┏━━

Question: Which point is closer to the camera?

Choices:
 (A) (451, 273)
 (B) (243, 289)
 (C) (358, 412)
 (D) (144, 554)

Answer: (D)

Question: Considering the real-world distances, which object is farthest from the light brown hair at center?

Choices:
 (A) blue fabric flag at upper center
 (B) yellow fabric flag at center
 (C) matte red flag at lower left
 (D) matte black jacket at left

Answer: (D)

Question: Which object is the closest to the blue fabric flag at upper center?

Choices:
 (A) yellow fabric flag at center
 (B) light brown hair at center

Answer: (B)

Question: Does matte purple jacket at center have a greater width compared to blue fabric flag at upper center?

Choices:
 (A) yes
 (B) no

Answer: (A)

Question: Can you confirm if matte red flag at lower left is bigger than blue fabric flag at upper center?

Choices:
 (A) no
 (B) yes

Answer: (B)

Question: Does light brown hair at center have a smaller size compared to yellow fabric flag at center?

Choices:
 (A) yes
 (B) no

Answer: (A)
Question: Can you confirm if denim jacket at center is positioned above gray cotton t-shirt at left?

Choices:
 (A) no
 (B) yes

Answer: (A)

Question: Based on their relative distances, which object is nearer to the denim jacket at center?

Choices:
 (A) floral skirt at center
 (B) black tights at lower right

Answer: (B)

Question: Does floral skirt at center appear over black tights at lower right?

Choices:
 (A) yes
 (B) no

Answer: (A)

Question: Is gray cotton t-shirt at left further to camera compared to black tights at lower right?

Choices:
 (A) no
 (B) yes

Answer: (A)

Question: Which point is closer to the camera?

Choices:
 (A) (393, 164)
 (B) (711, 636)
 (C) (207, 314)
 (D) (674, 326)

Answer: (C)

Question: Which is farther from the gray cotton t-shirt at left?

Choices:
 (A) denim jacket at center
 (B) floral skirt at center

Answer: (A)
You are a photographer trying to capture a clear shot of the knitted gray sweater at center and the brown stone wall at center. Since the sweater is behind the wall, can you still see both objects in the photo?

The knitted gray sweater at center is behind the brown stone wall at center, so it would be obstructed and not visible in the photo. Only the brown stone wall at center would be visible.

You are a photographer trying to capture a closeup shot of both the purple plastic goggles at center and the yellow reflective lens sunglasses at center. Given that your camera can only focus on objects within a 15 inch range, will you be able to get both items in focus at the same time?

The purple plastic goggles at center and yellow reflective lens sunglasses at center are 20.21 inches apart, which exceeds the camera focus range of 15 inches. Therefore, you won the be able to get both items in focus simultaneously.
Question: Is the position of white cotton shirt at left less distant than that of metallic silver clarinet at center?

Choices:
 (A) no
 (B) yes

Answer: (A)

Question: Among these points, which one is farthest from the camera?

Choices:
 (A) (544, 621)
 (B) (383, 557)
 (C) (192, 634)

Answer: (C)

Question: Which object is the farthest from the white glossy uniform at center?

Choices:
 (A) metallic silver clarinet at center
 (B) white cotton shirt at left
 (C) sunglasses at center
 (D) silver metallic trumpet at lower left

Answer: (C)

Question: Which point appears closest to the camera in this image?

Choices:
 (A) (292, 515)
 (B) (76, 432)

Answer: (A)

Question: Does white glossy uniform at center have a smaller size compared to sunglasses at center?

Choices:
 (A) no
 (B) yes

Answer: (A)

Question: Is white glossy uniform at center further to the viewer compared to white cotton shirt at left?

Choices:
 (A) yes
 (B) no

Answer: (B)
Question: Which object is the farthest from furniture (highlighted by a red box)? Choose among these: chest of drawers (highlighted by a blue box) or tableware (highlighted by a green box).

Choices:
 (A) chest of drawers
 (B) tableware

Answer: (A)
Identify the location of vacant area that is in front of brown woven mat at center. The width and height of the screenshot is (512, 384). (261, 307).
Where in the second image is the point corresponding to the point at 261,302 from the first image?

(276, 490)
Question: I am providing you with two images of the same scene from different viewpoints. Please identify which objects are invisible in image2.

┗━━

*OBJETIVO*:
¿Puedes ordenar como una lista JSON de cadenas las líneas que van desde el inicio de las filas hasta la línea que contiene "Question: Can you confirm if matte", ambas incluidas? Usa una cadena por línea y omite las líneas en blanco.

*RESPUESTA A CONTINUACIÓN*:
[
  "Question: Which point is closer to the camera?",
  "Choices:",
  " (A) (451, 273)",
  " (B) (243, 289)",
  " (C) (358, 412)",
  " (D) (144, 554)",
  "Answer: (D)",
  "Question: Considering the real-world distances, which object is farthest from the light brown hair at center?",
  "Choices:",
  " (A) blue fabric flag at upper center",
  " (B) yellow fabric flag at center",
  " (C) matte red flag at lower left",
  " (D) matte black jacket at left",
  "Answer: (D)",
  "Question: Which object is the closest to the blue fabric flag at upper center?",
  "Choices:",
  " (A) yellow fabric flag at center",
  " (B) light brown hair at center",
  "Answer: (B)",
  "Question: Does matte purple jacket at center have a greater width compared to blue fabric flag at upper center?",
  "Choices:",
  " (A) yes",
  " (B) no",
  "Answer: (A)",
  "Question: Can you confirm if matte red flag at lower left is bigger than blue fabric flag at upper center?"
]